- What you are asked to do
Those lines of the data that hold the word "camera" are to be copied out.

- Source information

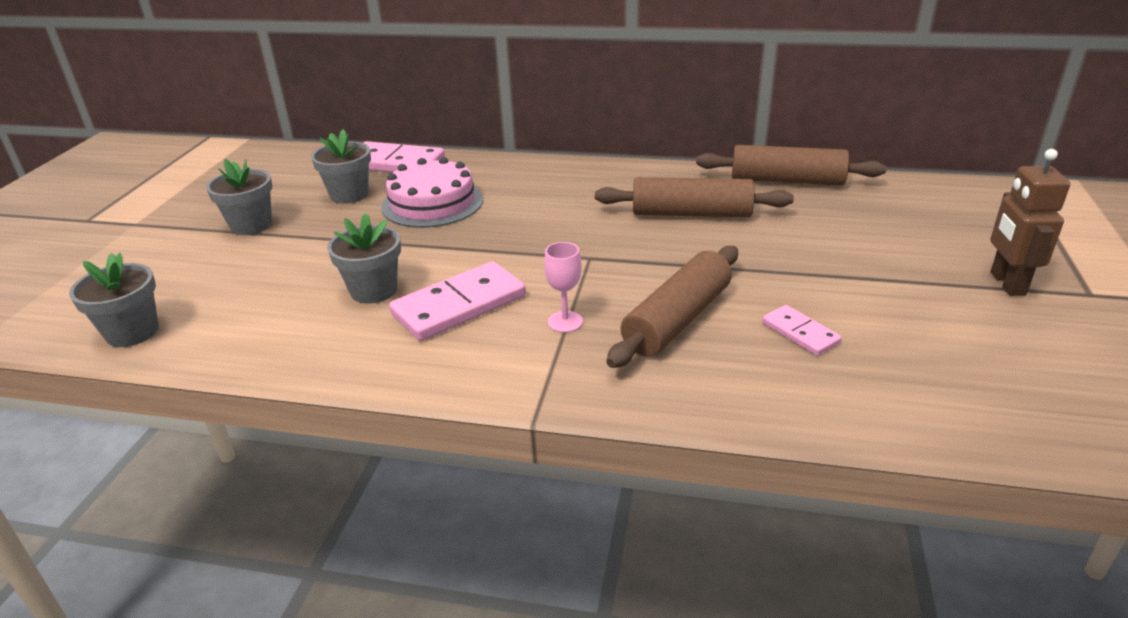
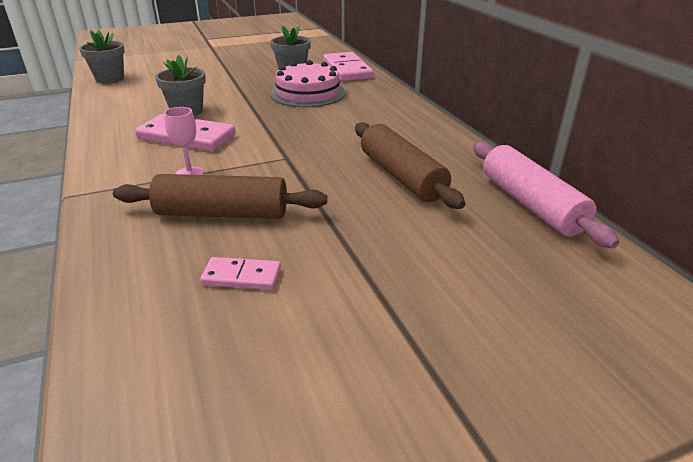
camera: 55 degrees right, 0 degrees up
grey flower pot [206,159,272,235] -> none
brown rolling pin [696,145,886,186] -> pink rolling pin [473,142,619,248]
pink domino [762,305,842,356] -> pink domino turned 75 degrees clockwise [200,257,281,290]
brown robot [990,149,1070,296] -> none

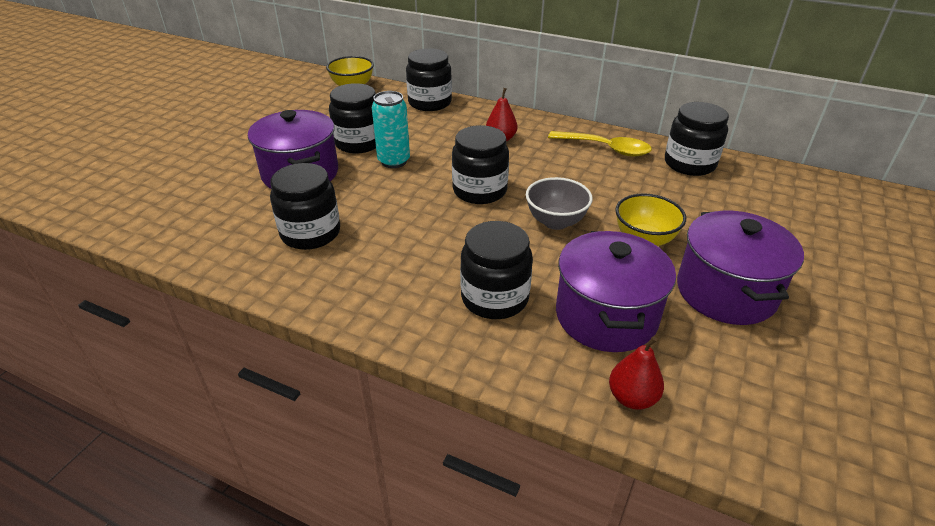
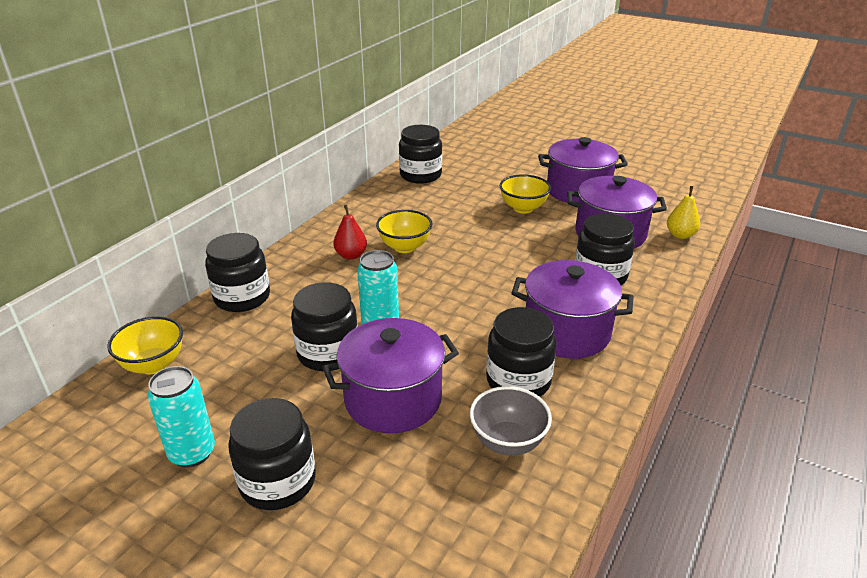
camera: 85 degrees left, 5 degrees down
black jar [452,125,509,204] -> black jar moved to [228,398,316,510]
grey bowl [526,177,593,230] -> grey bowl moved to [470,386,552,456]
yellow spoon [548,131,652,157] -> none
red pear [609,336,664,410] -> yellow pear [667,186,700,239]
none -> turquoise can [147,366,215,468]
none -> yellow bowl [376,210,432,253]
none -> purple pot [511,260,634,359]

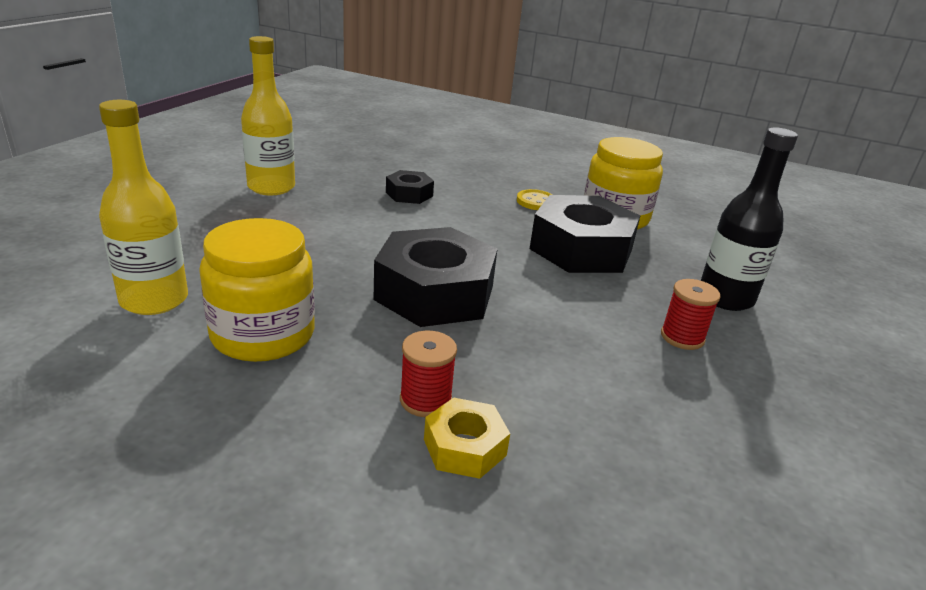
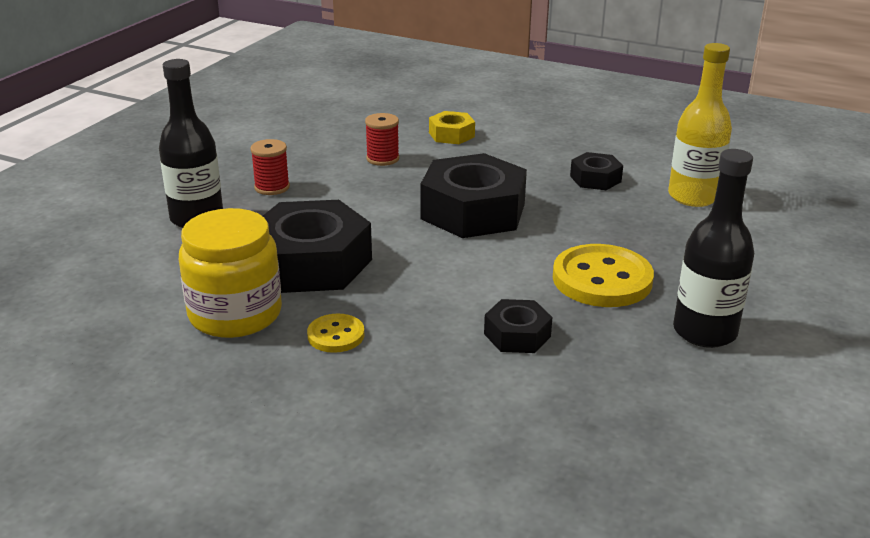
camera: 175 degrees left, 0 degrees up
yellow jar [199,218,315,362] -> black nut [570,152,623,190]
yellow bottle [241,36,295,195] -> black bottle [673,149,754,348]
red spool [400,331,457,417] -> red spool moved to [365,113,399,166]
none -> yellow button [553,244,654,307]

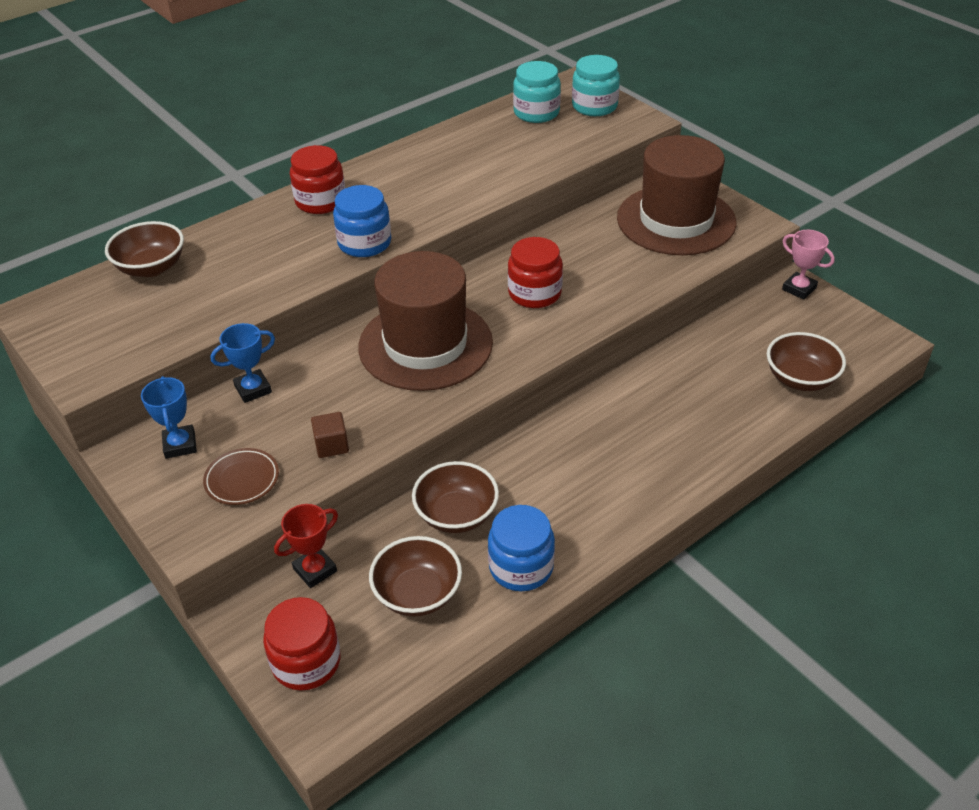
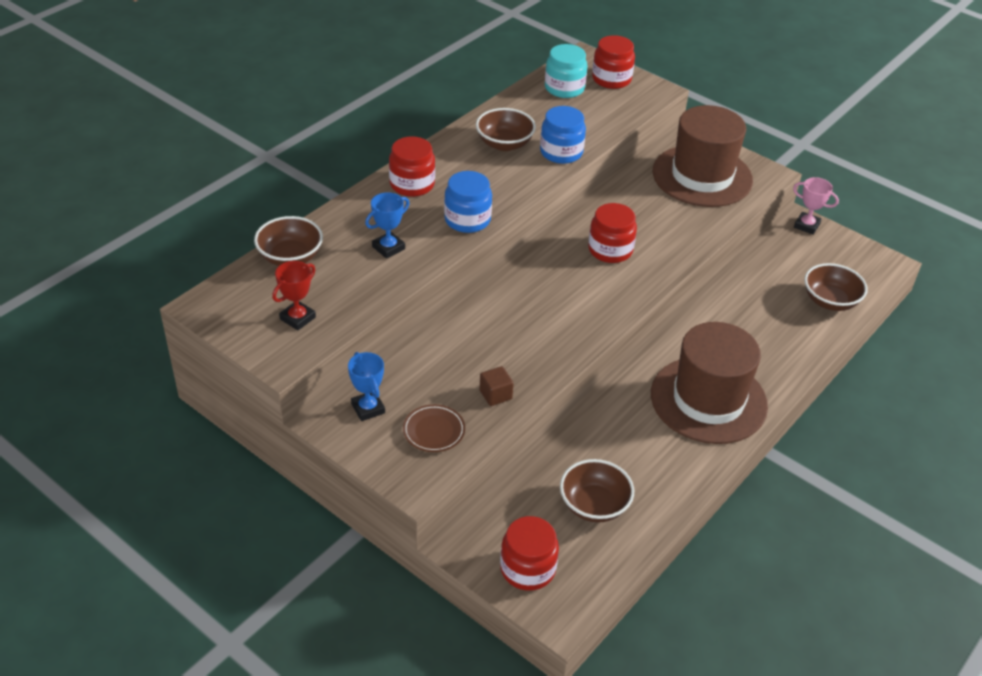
camera: 15 degrees left, 0 degrees up
blue trophy [210,323,275,403] -> blue trophy moved to [365,192,410,259]
red trophy [274,504,338,588] -> red trophy moved to [272,261,316,330]
brown hat [358,251,493,391] -> brown hat moved to [651,322,768,444]
brown bowl [412,461,499,533] -> brown bowl moved to [476,108,536,151]
blue jar [488,505,555,591] -> blue jar moved to [540,106,586,164]
turquoise jar [572,55,620,116] -> red jar [592,35,635,89]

- Expected answer
camera: 55 degrees right, 0 degrees up
camera: 85 degrees left, 5 degrees down
camera: 175 degrees left, 0 degrees up
camera: 15 degrees left, 0 degrees up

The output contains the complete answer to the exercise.